#### [STATED TASK]
Show each line in the items below that contains the string "tuplet", copying every such line in full.

#### [DATA LINES]
======

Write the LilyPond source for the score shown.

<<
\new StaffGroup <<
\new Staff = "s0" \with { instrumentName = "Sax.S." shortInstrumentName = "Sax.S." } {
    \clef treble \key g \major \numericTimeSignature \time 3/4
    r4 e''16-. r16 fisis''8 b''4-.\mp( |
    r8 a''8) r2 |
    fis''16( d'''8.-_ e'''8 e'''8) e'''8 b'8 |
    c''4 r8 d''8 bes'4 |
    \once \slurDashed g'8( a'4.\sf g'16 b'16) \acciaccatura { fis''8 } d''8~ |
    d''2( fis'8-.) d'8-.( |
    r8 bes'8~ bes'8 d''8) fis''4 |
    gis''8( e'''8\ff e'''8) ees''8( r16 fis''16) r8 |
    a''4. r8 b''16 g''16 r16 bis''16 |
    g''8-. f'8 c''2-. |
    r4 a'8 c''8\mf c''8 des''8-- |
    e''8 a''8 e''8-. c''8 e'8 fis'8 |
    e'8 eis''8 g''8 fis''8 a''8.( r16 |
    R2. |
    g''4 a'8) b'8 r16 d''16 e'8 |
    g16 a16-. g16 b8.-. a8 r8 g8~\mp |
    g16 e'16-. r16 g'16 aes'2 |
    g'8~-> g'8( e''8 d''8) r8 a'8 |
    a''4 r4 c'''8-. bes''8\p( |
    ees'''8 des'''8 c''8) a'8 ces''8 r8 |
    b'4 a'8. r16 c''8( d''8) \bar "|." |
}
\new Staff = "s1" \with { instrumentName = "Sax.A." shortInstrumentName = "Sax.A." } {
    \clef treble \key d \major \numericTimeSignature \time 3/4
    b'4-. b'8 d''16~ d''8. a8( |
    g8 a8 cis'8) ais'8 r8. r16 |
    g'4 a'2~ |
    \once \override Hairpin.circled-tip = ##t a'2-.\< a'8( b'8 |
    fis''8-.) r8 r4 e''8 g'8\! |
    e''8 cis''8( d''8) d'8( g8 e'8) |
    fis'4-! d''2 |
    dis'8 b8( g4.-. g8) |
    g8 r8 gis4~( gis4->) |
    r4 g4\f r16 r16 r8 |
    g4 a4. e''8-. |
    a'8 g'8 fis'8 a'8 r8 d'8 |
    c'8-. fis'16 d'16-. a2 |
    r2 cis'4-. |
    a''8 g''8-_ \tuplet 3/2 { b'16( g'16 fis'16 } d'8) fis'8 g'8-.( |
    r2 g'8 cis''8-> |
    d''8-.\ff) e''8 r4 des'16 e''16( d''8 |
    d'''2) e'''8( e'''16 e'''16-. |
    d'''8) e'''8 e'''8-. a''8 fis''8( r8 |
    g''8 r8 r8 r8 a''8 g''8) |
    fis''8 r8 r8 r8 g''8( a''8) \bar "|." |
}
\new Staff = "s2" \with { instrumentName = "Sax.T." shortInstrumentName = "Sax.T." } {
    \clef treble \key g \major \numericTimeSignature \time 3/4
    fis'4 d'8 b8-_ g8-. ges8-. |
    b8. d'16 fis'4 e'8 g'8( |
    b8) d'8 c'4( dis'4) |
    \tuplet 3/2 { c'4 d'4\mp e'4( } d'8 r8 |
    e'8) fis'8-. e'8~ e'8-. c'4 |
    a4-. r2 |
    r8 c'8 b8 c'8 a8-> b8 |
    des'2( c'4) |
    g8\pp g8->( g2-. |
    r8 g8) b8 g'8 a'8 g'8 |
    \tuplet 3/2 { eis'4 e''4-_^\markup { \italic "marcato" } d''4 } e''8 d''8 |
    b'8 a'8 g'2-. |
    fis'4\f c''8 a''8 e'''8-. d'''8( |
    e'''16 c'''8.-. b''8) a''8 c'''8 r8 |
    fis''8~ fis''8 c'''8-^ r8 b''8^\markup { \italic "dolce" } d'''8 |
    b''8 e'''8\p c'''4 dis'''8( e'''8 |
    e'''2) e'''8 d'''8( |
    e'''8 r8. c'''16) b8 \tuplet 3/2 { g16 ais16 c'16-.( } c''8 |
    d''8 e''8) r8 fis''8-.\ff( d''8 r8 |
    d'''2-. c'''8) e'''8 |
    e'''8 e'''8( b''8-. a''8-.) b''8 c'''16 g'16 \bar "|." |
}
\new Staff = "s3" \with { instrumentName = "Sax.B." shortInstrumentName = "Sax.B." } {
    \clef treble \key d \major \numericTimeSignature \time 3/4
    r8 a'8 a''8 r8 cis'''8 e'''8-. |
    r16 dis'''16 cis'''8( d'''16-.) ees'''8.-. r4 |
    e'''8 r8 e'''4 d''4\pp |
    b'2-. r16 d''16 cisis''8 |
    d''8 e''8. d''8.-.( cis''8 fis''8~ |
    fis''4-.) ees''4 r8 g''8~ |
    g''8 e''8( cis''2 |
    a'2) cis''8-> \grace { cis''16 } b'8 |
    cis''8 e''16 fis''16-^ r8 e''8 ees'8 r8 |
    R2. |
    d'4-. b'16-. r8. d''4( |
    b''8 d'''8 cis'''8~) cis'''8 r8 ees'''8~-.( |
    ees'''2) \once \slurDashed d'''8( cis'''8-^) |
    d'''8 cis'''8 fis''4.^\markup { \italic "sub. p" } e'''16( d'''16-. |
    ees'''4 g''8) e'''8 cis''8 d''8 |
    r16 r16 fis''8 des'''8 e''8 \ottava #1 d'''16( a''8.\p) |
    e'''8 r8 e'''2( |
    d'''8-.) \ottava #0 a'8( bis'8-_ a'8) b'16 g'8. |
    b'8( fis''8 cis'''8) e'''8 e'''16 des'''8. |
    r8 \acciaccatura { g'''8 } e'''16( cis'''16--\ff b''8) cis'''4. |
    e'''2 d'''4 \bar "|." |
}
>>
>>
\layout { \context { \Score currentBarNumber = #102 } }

======

#### [CORRECT ANSWER]
    a''8 g''8-_ \tuplet 3/2 { b'16( g'16 fis'16 } d'8) fis'8 g'8-.( |
    \tuplet 3/2 { c'4 d'4\mp e'4( } d'8 r8 |
    \tuplet 3/2 { eis'4 e''4-_^\markup { \italic "marcato" } d''4 } e''8 d''8 |
    e'''8 r8. c'''16) b8 \tuplet 3/2 { g16 ais16 c'16-.( } c''8 |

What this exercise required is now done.